## ACTION ITEM
In the listing below, find the line holding "removed: turquoise spray bottle middle left" and the line holding "added: turquoise drum". Write out those two lines and all lines between, exactly, and nothing more.

______

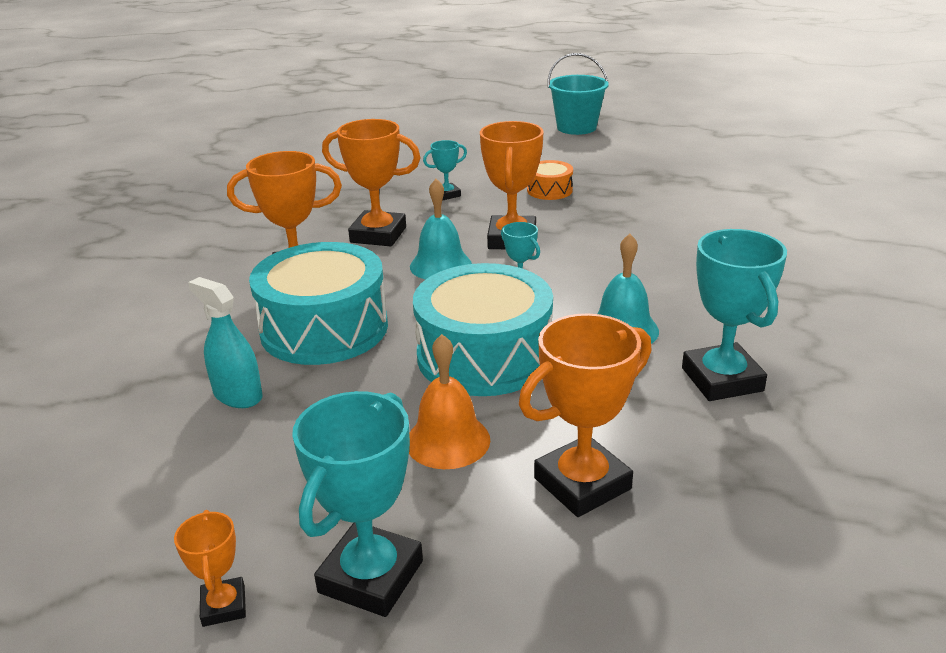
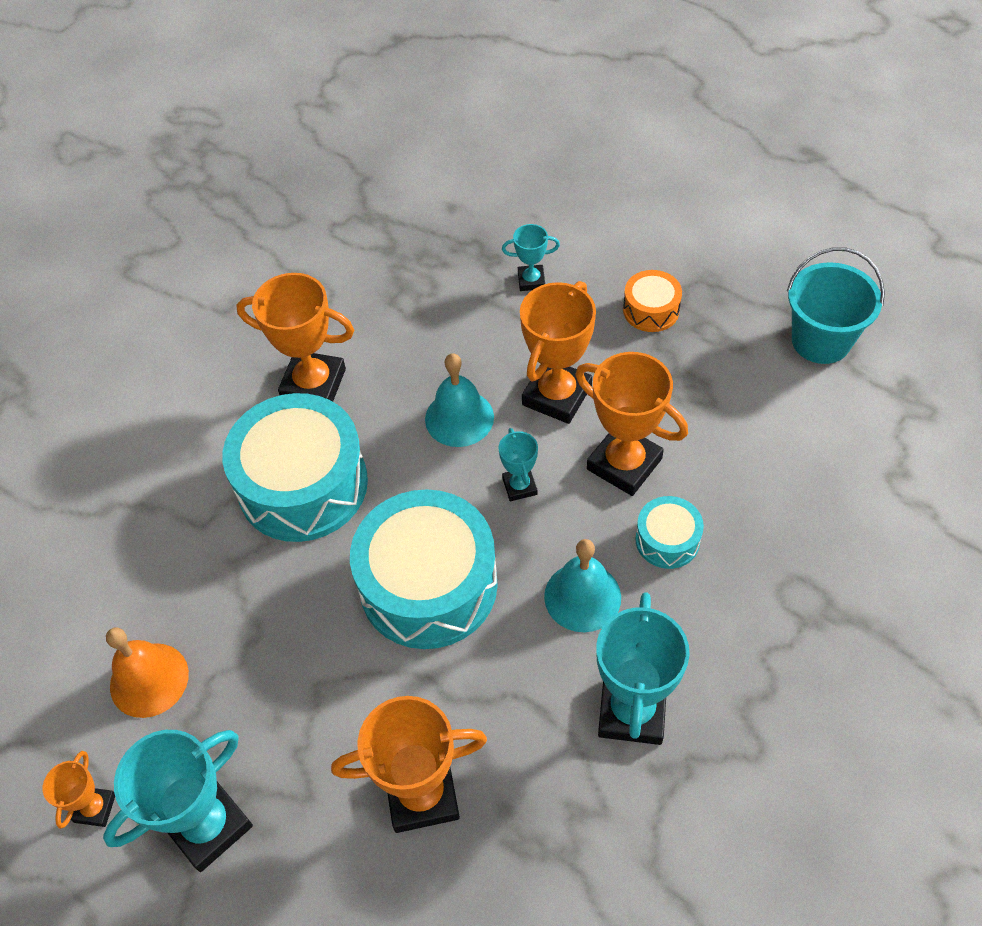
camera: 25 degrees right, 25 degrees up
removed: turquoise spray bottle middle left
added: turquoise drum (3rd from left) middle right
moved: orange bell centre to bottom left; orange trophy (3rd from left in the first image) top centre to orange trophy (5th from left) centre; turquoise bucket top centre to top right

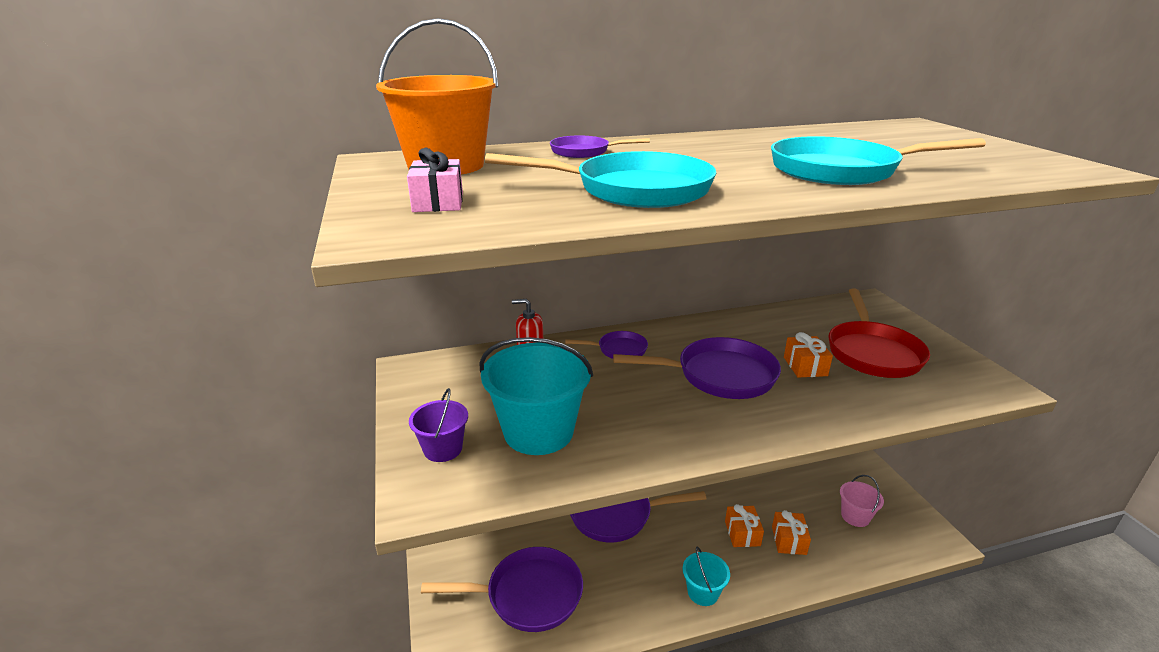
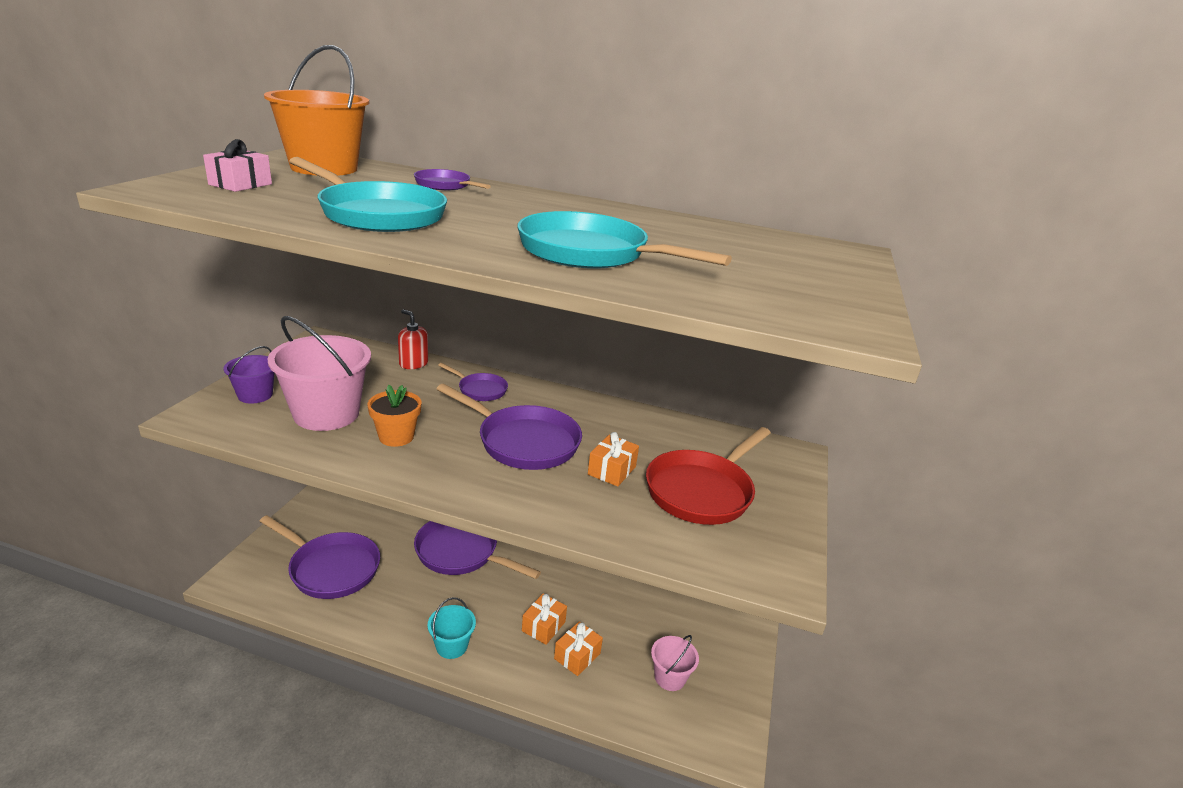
camera: 30 degrees right, 0 degrees up
added: orange flower pot middle left
recoloured: turquoise bucket (1st from left) centre to pink bucket (1st from left) middle left

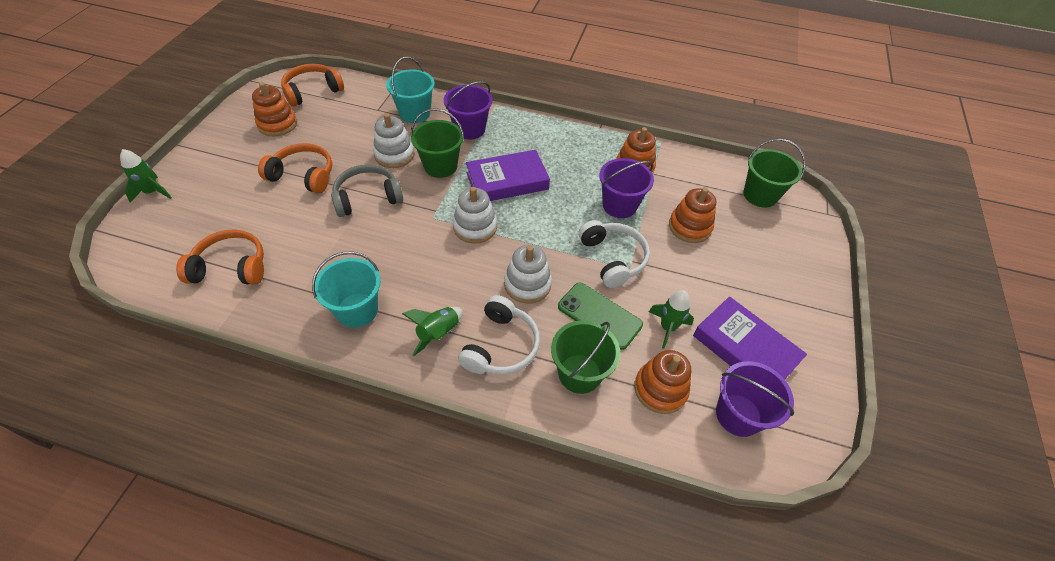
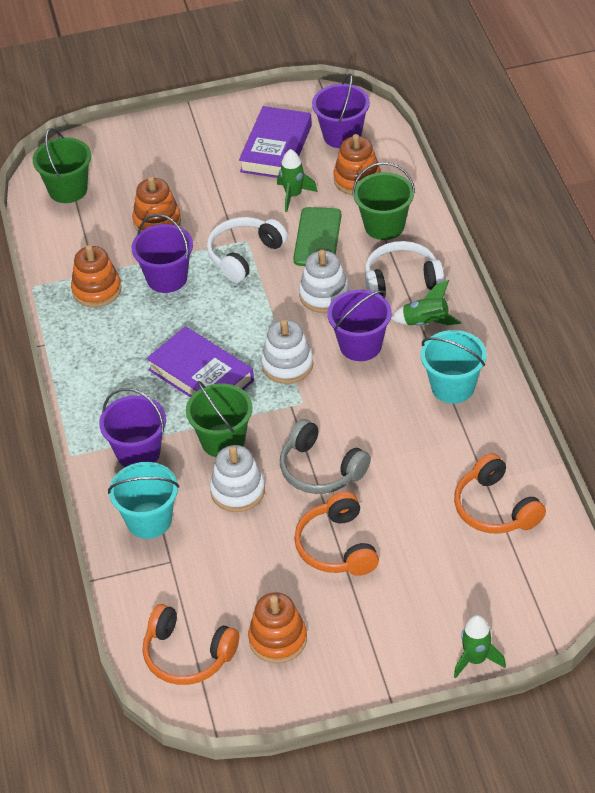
camera: 115 degrees left, 5 degrees down
added: purple bucket (4th from left) centre

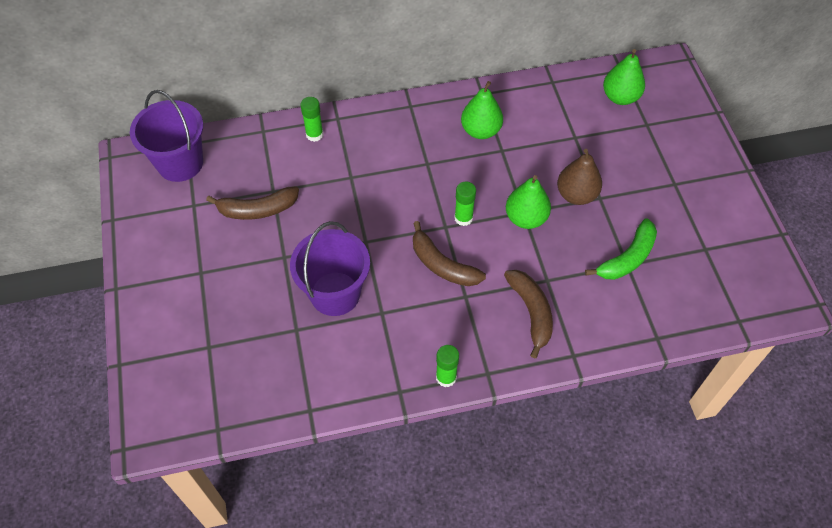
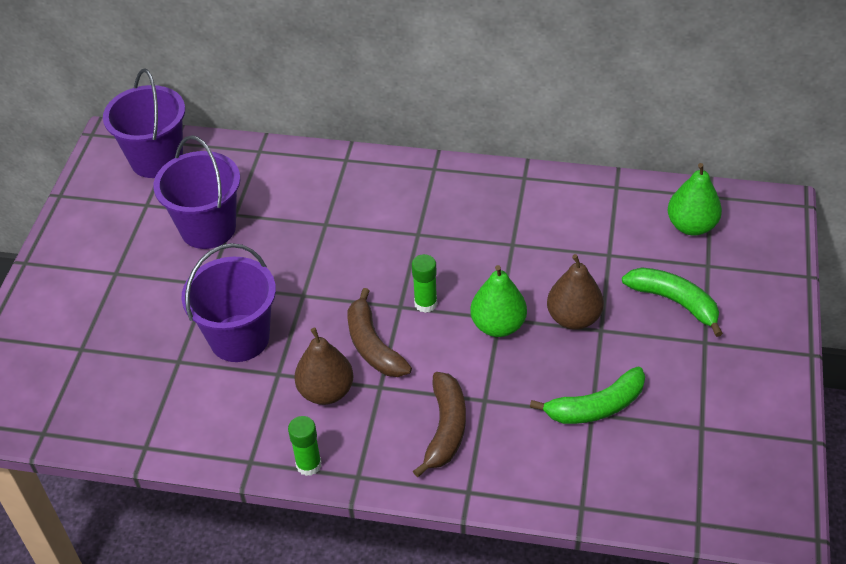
camera: 25 degrees right, 10 degrees down
removed: green glue stick (1st from left) top centre; green pear (1st from left) top centre
added: brown pear (1st from left) centre; green banana (2nd from left) middle right
replaced: brown banana (1st from left) middle left to purple bucket (2nd from left) middle left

______

## RESPONSE AREA
removed: turquoise spray bottle middle left
added: turquoise drum (3rd from left) middle right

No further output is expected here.